Records for this exercise =
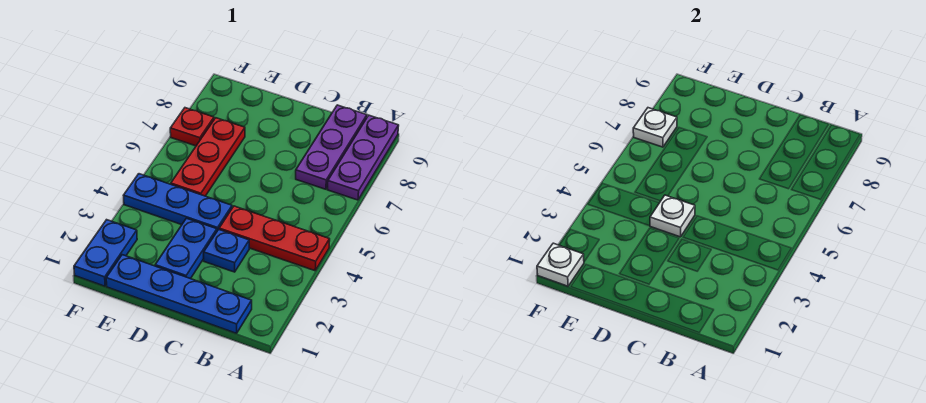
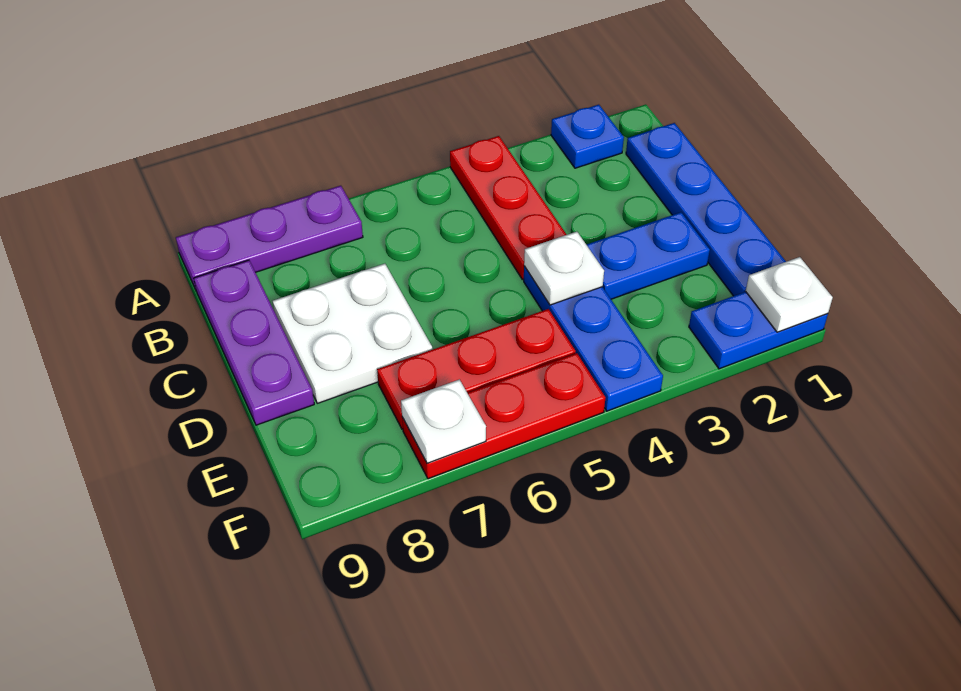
purple plate B7:B9 level 1 -> purple plate B9:D9 level 1
blue plate C3 level 1 -> blue plate A2 level 1
none -> white plate C7:D8 level 1
red plate F7 level 1 -> red plate F5:F7 level 1

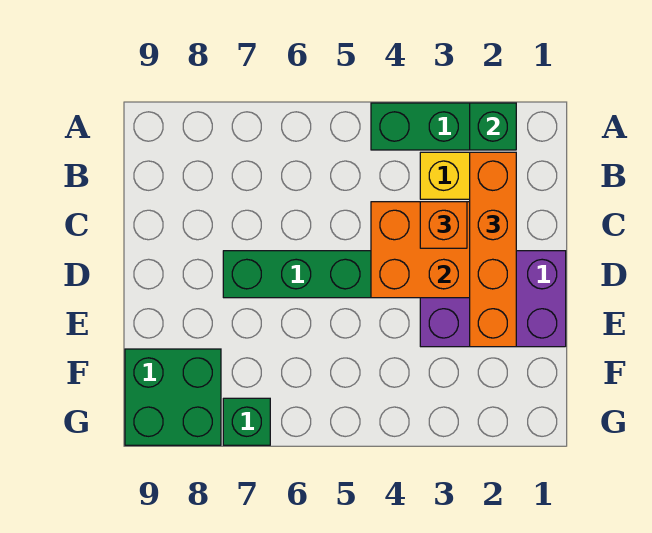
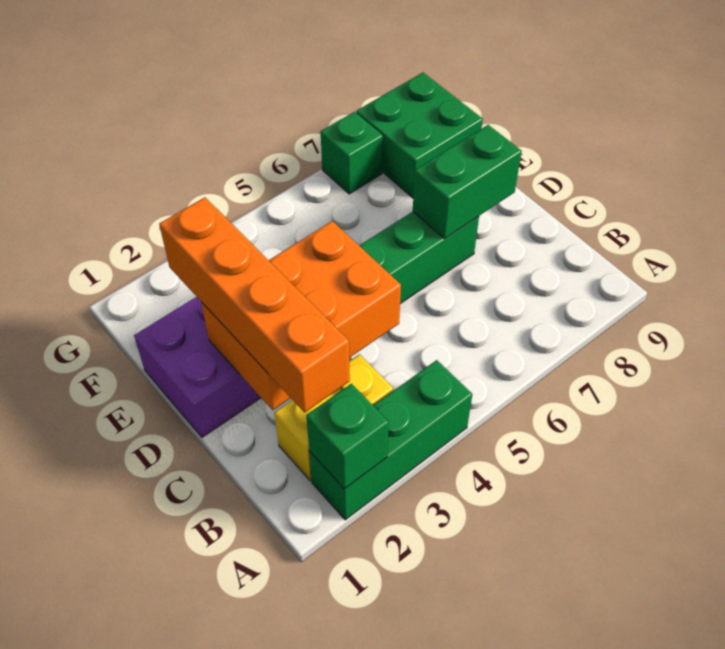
orange brick C3 level 3 -> none
none -> green brick D7:D8 level 2

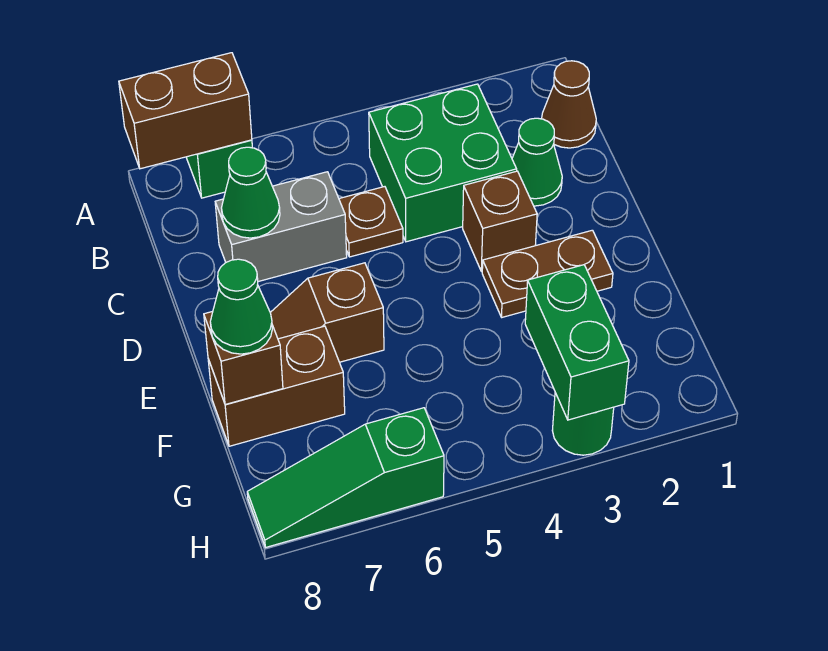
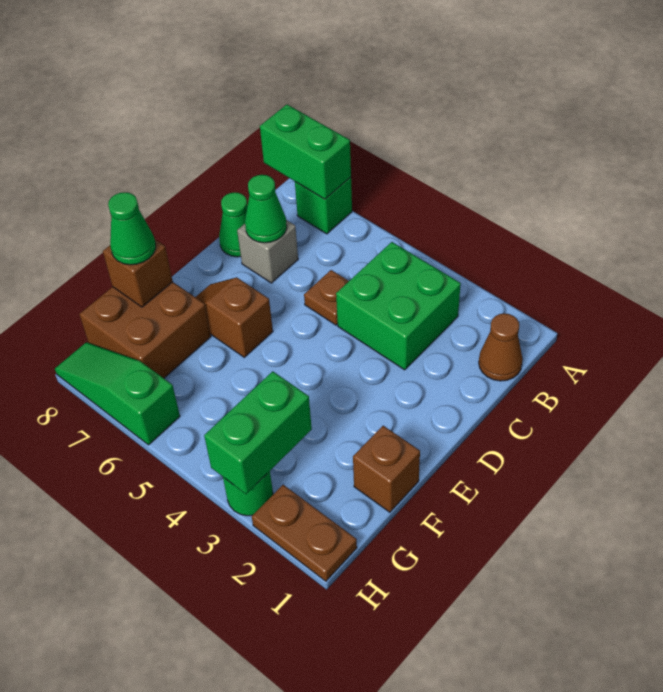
brown brick A7:A8 level 2 -> green brick A7:A8 level 2
green cone C2 level 1 -> green cone C8 level 1
grey brick C6:C7 level 1 -> grey brick C7 level 1
brown brick D3 level 1 -> brown brick F1 level 1
brown plate E2:E3 level 1 -> brown plate H1:H2 level 1
brown brick F7:F8 level 1 -> brown brick F7:G8 level 1

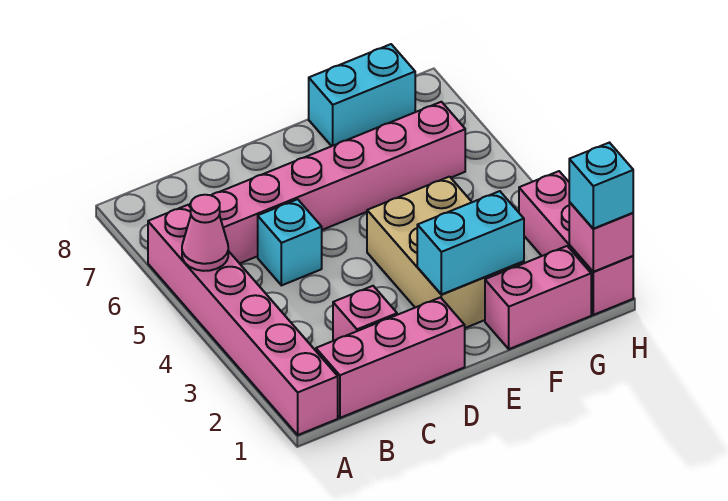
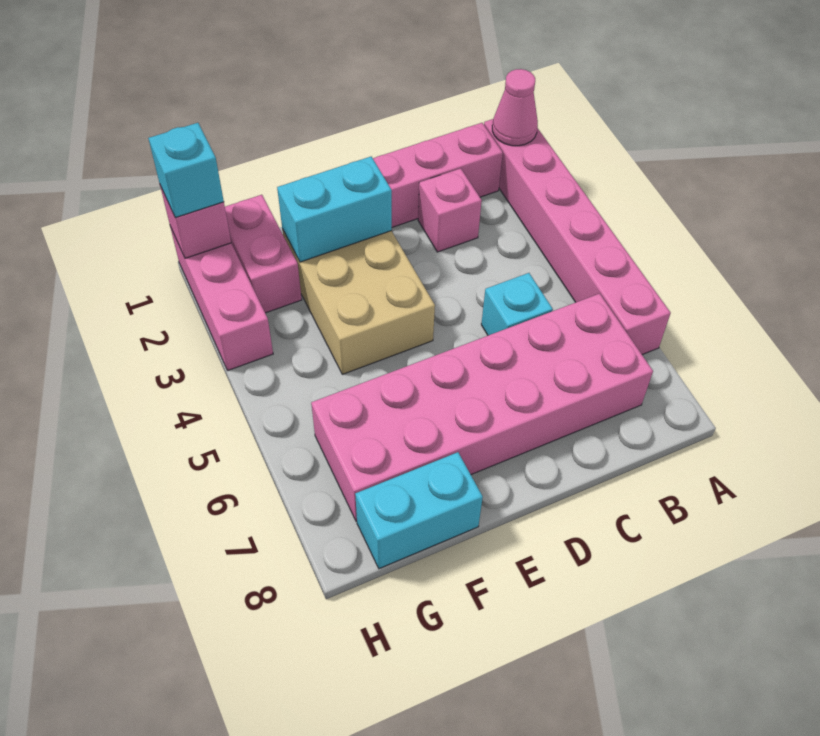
pink cone A5 level 2 -> pink cone A1 level 2
pink brick B6:G6 level 1 -> pink brick B6:G7 level 1
pink brick F1:G1 level 1 -> pink brick G1:G2 level 1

What is needed = Omitting the images, transcribe every record exactly.

Completed task =
purple plate B7:B9 level 1 -> purple plate B9:D9 level 1
blue plate C3 level 1 -> blue plate A2 level 1
none -> white plate C7:D8 level 1
red plate F7 level 1 -> red plate F5:F7 level 1

orange brick C3 level 3 -> none
none -> green brick D7:D8 level 2

brown brick A7:A8 level 2 -> green brick A7:A8 level 2
green cone C2 level 1 -> green cone C8 level 1
grey brick C6:C7 level 1 -> grey brick C7 level 1
brown brick D3 level 1 -> brown brick F1 level 1
brown plate E2:E3 level 1 -> brown plate H1:H2 level 1
brown brick F7:F8 level 1 -> brown brick F7:G8 level 1

pink cone A5 level 2 -> pink cone A1 level 2
pink brick B6:G6 level 1 -> pink brick B6:G7 level 1
pink brick F1:G1 level 1 -> pink brick G1:G2 level 1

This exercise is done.